__WHAT THE TASK ASKS__. In the entries below, find every line holding the string "none" and collect it.

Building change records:
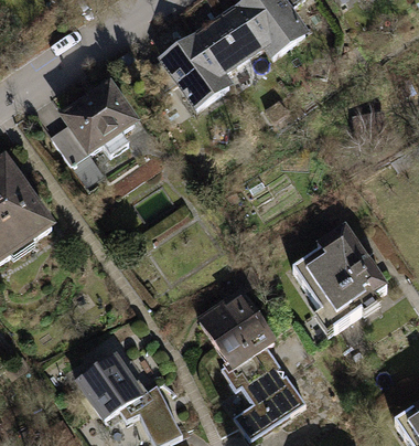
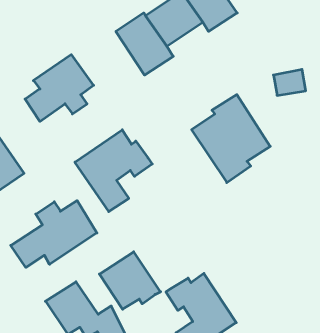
building: none -> [75,130,152,212]
building: [291,225,385,330] -> [192,95,270,183]
building: none -> [11,201,97,267]
building: [200,293,272,361] -> [99,252,161,309]

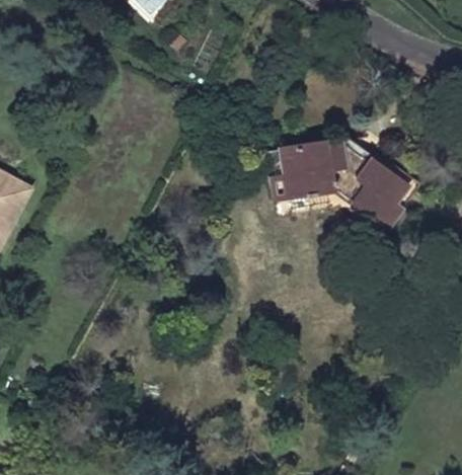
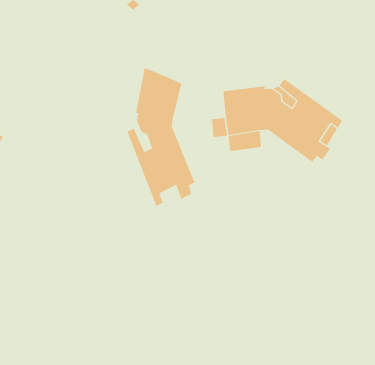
building: none -> [127,67,195,207]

__ANSWER TO THIS EXERCISE__.
building: none -> [75,130,152,212]
building: none -> [11,201,97,267]
building: none -> [127,67,195,207]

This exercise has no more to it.